* **Given information**:
....................

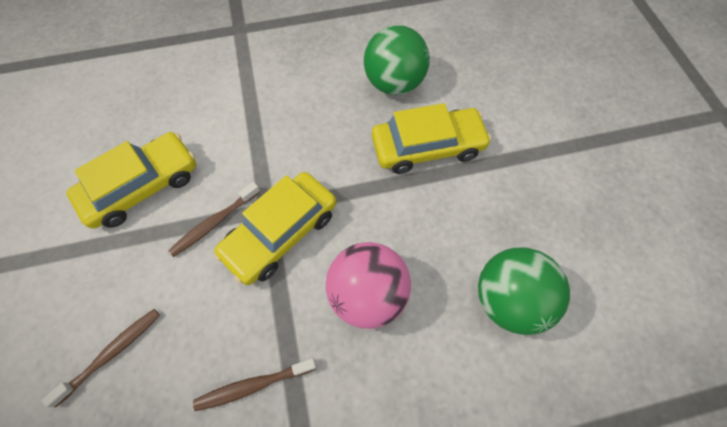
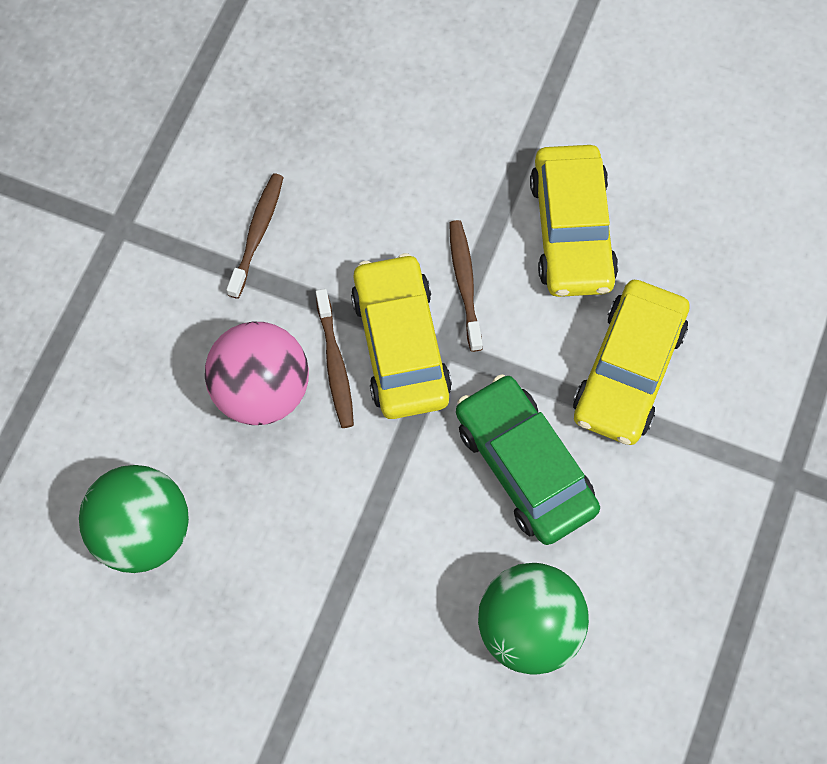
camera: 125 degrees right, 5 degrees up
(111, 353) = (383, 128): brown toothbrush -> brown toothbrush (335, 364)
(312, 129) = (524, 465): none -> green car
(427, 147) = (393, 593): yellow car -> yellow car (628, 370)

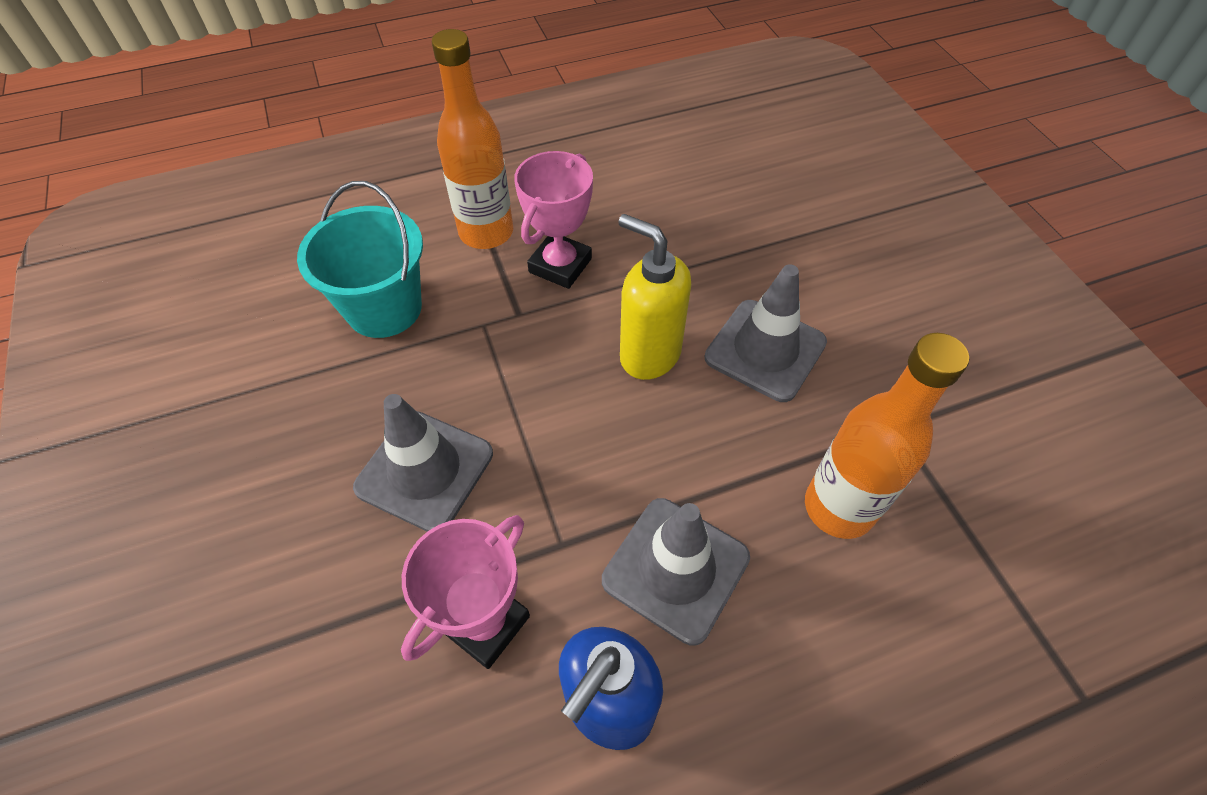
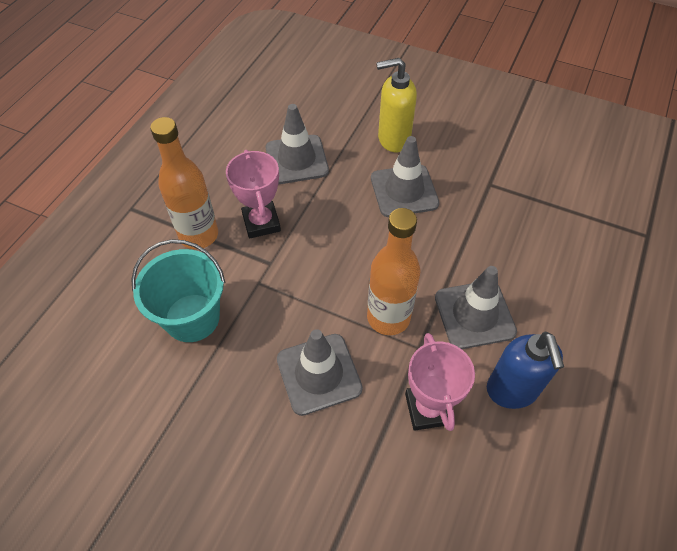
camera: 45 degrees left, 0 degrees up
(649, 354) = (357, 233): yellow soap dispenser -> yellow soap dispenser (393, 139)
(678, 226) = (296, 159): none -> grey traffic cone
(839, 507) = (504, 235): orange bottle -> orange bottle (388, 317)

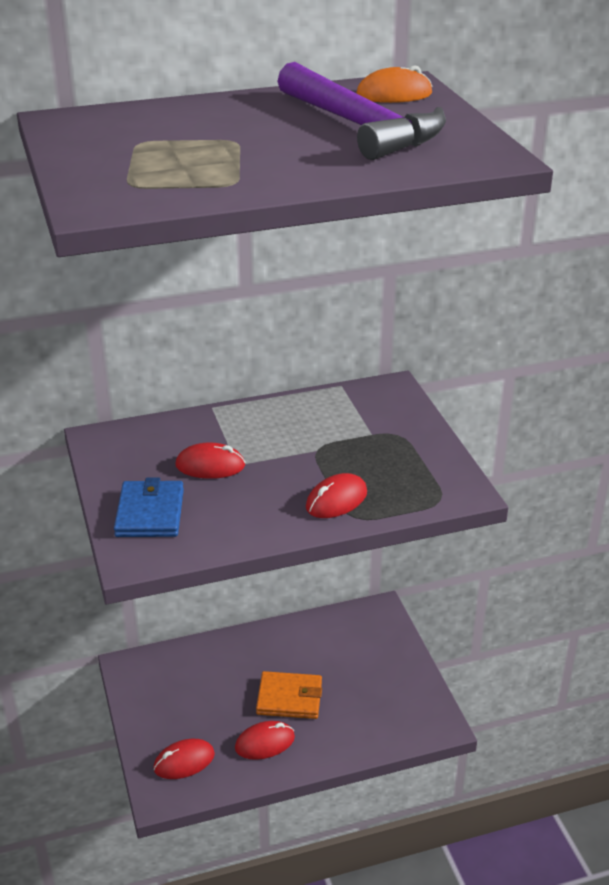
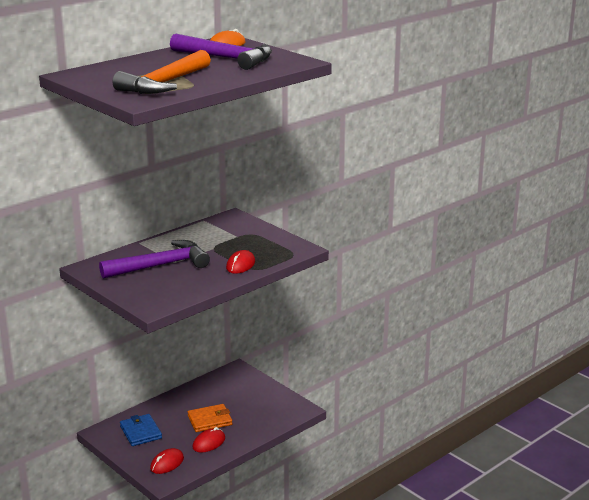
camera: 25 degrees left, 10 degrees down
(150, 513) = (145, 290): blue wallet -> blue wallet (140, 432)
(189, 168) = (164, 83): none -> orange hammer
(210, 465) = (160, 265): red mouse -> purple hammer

....................

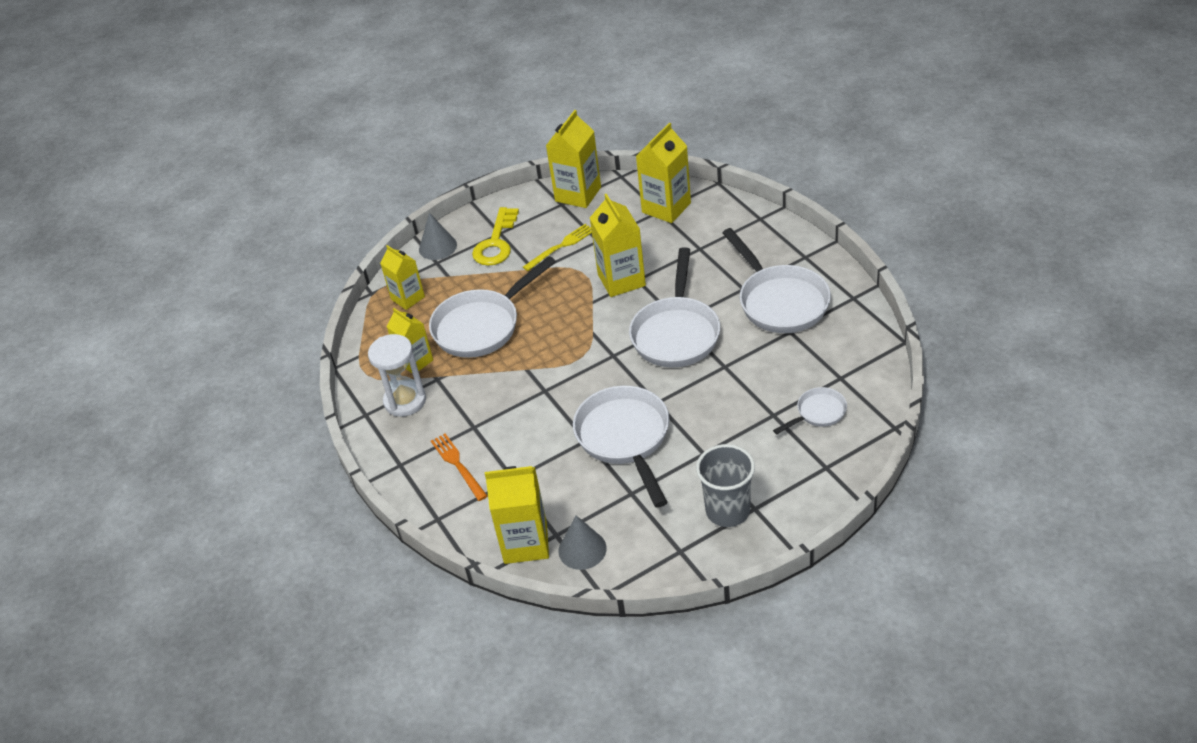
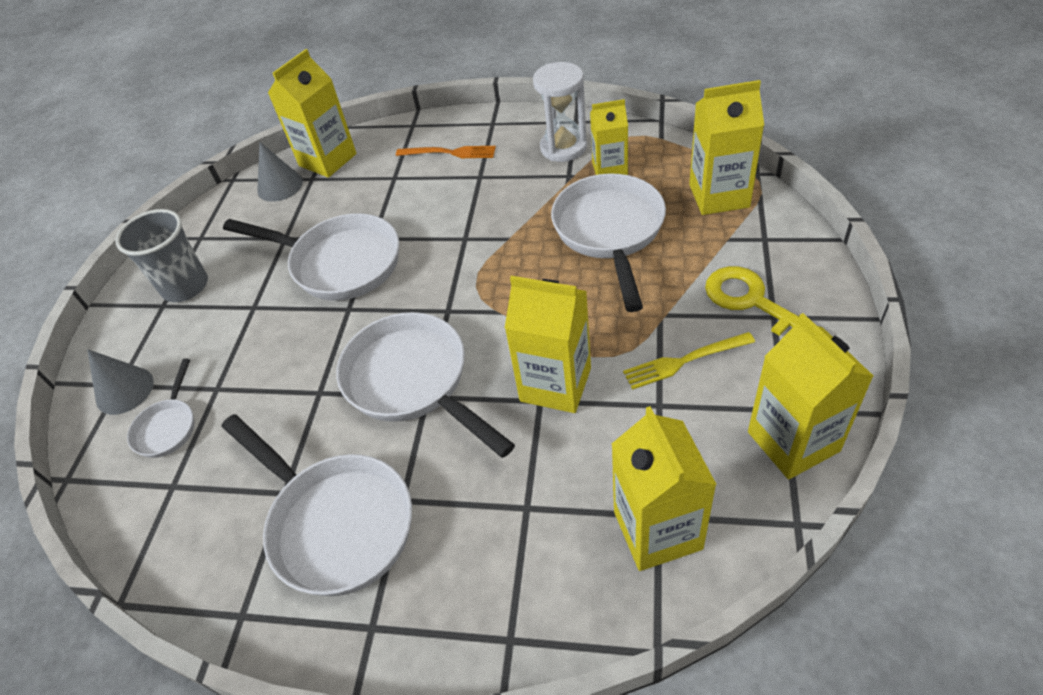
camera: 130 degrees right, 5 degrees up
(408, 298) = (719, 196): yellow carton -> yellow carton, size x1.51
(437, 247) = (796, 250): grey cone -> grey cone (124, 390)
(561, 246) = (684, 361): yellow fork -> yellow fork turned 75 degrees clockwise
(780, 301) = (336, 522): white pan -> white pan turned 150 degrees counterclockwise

....................

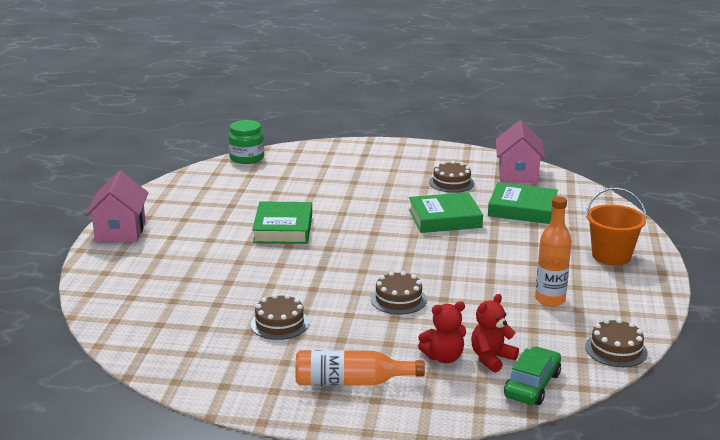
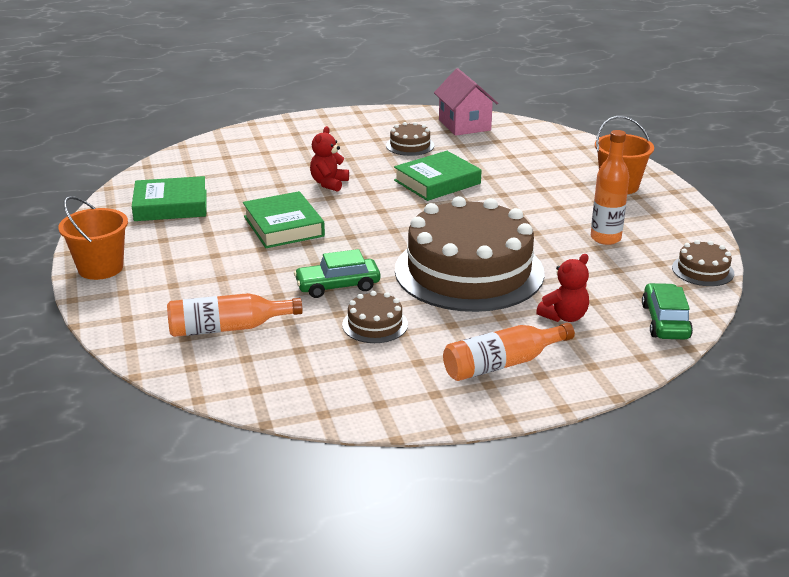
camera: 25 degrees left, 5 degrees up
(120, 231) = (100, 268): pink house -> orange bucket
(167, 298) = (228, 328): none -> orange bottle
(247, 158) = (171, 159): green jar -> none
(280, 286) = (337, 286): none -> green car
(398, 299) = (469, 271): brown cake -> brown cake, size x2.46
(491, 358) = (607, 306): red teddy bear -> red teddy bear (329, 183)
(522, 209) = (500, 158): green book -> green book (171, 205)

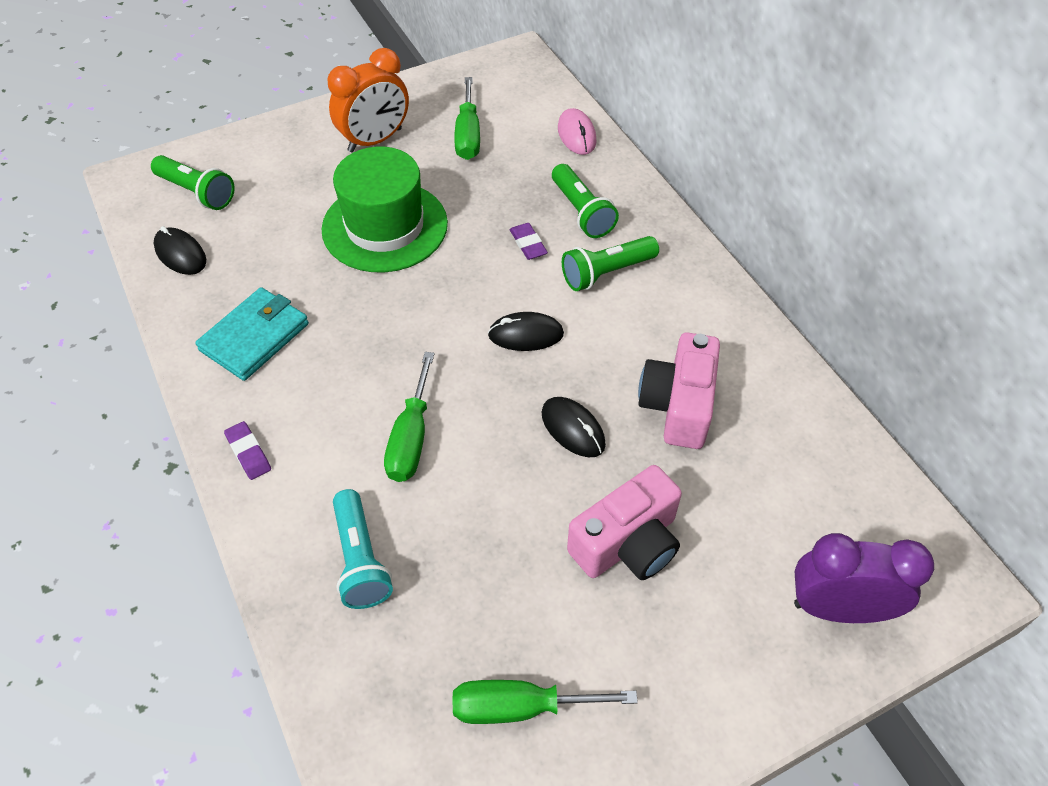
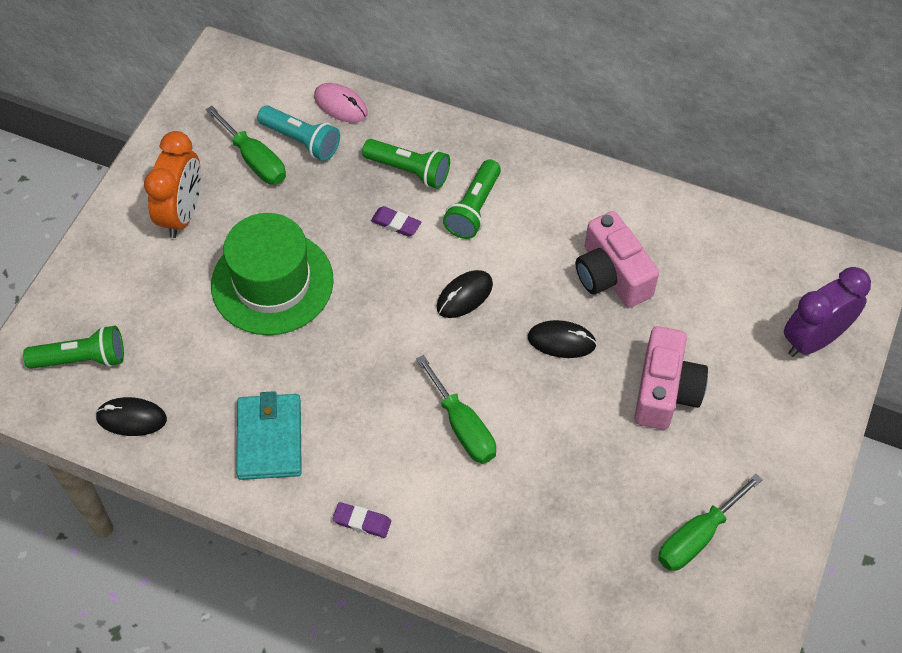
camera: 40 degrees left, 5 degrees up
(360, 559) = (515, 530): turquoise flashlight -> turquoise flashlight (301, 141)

....................

* **Task objective**: Search the listing above for the lines with "camera: 40 degrees left, 5 degrees up" and "(360, 559) = (515, 530): turquoise", then output those lines and all lines between them exactly.

* **Expected output**:
camera: 40 degrees left, 5 degrees up
(360, 559) = (515, 530): turquoise flashlight -> turquoise flashlight (301, 141)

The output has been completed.